---------- Data extract ----------

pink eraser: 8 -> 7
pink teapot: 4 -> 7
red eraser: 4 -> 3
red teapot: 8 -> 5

----------
---------- Data extract ----------

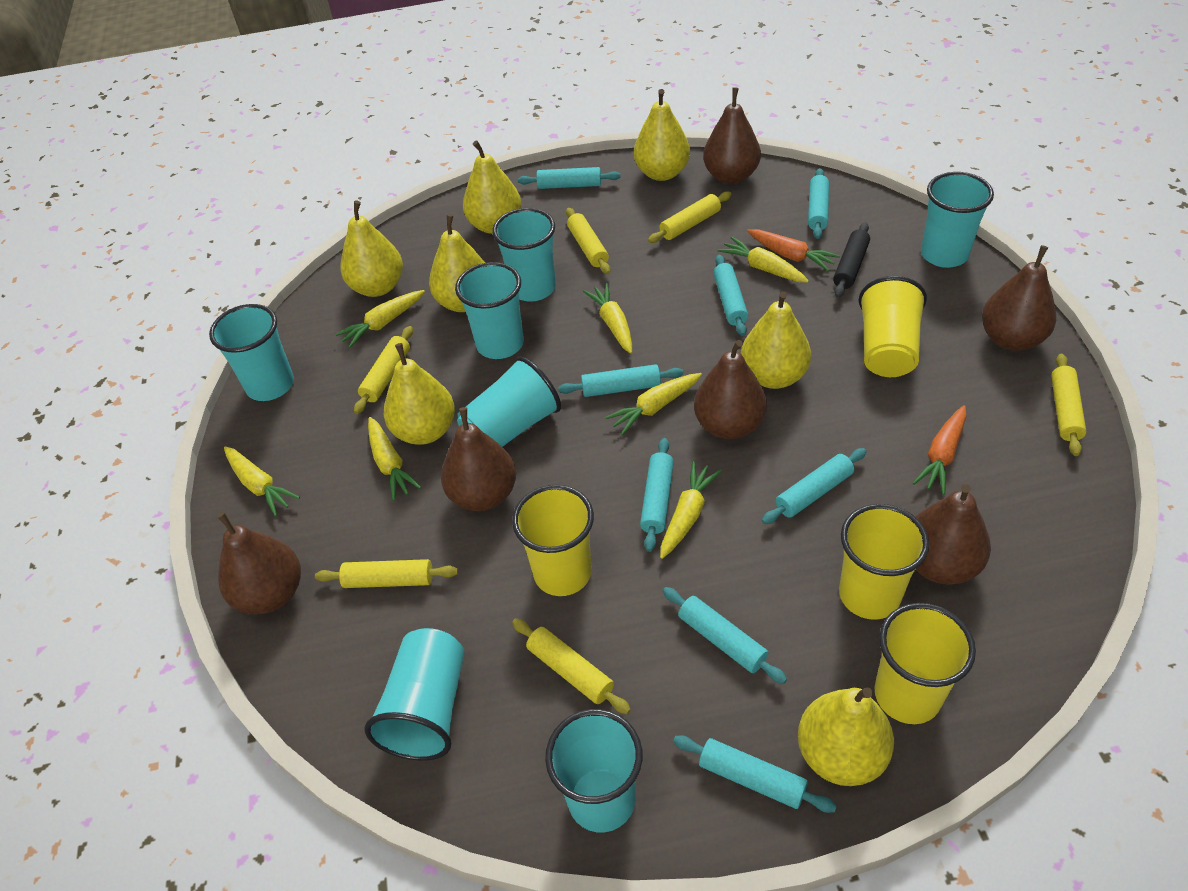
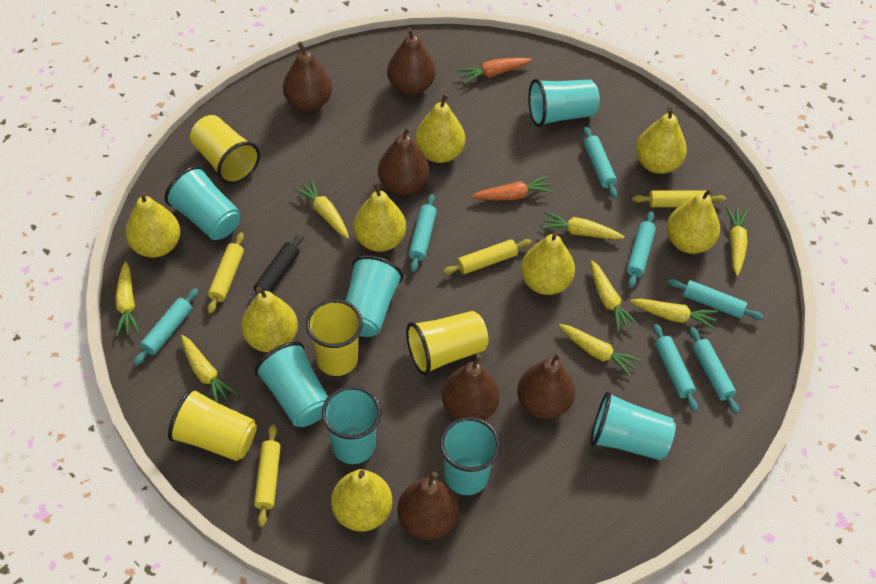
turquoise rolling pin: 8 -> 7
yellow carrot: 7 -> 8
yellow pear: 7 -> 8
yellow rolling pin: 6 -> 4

----------

__Task__
Number of lines containing "yellow" in the material above: give that number alone.

__Solution for this task__
3